**Exercise brief**
Of the material below, the lines to be retyped are those from the line containing "R3: none -> 18 (VCC, n6)" through the line containing "R109: 4.7k (GND, PROG) -> 3.9k (GND, PROG)", inclusive; reproduce them exactly.

-------- Supplied data

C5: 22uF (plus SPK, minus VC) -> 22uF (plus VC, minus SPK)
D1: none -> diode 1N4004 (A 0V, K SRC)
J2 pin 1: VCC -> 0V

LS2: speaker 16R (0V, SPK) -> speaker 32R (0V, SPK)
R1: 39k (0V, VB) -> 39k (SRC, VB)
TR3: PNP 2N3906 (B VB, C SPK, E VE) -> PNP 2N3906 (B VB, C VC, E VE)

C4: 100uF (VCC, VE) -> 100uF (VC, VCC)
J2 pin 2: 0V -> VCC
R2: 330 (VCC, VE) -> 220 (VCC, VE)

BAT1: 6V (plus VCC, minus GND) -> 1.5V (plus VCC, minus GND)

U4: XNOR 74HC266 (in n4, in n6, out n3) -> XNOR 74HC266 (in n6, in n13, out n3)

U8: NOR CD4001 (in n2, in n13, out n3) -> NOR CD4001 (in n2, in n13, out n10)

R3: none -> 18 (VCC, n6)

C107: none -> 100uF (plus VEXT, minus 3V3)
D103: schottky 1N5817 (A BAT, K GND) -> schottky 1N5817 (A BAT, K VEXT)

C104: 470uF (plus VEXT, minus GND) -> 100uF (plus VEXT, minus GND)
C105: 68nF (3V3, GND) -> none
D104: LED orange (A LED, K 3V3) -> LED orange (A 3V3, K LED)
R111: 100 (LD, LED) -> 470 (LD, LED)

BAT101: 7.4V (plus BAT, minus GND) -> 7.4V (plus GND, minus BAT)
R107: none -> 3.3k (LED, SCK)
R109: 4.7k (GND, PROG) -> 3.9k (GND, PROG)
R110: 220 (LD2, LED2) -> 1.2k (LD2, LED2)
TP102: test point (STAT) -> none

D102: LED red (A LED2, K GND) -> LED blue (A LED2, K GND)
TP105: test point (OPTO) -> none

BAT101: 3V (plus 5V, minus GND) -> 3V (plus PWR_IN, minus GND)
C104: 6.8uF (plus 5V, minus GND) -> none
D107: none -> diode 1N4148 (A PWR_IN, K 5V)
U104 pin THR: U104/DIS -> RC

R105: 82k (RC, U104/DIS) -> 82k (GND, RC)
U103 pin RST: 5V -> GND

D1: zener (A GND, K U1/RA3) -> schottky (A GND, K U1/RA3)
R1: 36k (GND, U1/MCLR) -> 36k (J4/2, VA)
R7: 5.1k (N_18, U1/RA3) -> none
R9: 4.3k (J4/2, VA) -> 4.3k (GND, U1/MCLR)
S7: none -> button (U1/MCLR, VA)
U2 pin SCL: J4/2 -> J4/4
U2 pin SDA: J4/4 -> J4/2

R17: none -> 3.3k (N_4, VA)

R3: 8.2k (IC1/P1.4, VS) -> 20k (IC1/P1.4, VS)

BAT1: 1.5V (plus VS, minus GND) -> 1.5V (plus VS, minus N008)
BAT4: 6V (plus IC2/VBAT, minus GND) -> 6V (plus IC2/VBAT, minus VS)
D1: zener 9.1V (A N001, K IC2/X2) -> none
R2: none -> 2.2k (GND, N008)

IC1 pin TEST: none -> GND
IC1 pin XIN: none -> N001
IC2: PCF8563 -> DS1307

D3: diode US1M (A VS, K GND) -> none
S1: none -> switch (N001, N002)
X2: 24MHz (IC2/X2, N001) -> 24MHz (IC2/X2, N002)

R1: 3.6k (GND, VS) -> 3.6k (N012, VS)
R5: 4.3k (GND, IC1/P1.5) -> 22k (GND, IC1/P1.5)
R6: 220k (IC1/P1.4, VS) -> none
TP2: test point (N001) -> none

----------------

**Response to the exercise**
R3: none -> 18 (VCC, n6)

C107: none -> 100uF (plus VEXT, minus 3V3)
D103: schottky 1N5817 (A BAT, K GND) -> schottky 1N5817 (A BAT, K VEXT)

C104: 470uF (plus VEXT, minus GND) -> 100uF (plus VEXT, minus GND)
C105: 68nF (3V3, GND) -> none
D104: LED orange (A LED, K 3V3) -> LED orange (A 3V3, K LED)
R111: 100 (LD, LED) -> 470 (LD, LED)

BAT101: 7.4V (plus BAT, minus GND) -> 7.4V (plus GND, minus BAT)
R107: none -> 3.3k (LED, SCK)
R109: 4.7k (GND, PROG) -> 3.9k (GND, PROG)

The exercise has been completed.